_WHAT YOU WILL DO_
All lines with the word "brush" must be pulled from the entries below.

====================

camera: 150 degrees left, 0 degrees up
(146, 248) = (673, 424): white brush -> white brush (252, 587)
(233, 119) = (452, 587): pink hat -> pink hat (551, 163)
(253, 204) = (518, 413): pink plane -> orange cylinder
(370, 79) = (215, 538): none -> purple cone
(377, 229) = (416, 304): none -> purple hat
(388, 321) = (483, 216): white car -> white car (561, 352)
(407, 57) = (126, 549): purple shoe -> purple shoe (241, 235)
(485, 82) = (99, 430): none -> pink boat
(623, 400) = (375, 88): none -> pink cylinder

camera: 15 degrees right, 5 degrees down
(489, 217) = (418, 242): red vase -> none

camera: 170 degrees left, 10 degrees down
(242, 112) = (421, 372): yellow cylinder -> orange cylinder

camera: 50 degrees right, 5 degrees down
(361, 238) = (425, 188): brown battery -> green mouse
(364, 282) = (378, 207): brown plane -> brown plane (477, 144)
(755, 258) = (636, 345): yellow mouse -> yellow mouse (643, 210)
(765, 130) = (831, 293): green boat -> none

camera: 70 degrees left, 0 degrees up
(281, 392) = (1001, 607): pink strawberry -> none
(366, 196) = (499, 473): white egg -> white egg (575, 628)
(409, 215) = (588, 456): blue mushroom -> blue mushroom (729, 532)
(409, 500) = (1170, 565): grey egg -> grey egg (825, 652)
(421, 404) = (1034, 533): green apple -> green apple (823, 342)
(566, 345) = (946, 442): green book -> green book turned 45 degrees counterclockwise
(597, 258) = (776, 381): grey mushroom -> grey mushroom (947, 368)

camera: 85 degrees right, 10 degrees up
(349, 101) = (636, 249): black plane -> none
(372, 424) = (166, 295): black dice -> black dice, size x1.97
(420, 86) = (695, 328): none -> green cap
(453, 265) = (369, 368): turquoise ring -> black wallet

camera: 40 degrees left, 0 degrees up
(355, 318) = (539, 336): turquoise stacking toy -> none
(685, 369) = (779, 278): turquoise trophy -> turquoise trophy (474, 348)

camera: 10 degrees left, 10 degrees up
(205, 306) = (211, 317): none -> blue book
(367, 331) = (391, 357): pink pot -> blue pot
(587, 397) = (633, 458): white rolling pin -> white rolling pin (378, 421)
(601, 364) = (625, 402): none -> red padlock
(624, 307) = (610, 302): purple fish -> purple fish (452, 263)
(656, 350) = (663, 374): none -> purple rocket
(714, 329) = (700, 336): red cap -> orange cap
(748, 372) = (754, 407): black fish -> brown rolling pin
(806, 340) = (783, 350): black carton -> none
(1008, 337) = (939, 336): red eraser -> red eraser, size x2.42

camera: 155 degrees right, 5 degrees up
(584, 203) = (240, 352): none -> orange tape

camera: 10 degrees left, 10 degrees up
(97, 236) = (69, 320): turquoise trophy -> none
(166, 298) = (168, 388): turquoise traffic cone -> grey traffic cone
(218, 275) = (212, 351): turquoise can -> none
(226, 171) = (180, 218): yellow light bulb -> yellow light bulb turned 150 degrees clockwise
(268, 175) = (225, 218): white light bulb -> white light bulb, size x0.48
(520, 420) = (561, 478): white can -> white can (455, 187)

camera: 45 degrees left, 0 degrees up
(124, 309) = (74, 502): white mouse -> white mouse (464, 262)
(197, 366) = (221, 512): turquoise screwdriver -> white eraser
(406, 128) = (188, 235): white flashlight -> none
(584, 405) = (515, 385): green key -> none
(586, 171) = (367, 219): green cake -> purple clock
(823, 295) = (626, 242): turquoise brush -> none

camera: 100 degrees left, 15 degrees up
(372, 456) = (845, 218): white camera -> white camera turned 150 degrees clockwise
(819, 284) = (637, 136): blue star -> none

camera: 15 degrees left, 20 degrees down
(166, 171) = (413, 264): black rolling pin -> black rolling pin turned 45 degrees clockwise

====================

_WRITTEN REPLY_
(146, 248) = (673, 424): white brush -> white brush (252, 587)
(823, 295) = (626, 242): turquoise brush -> none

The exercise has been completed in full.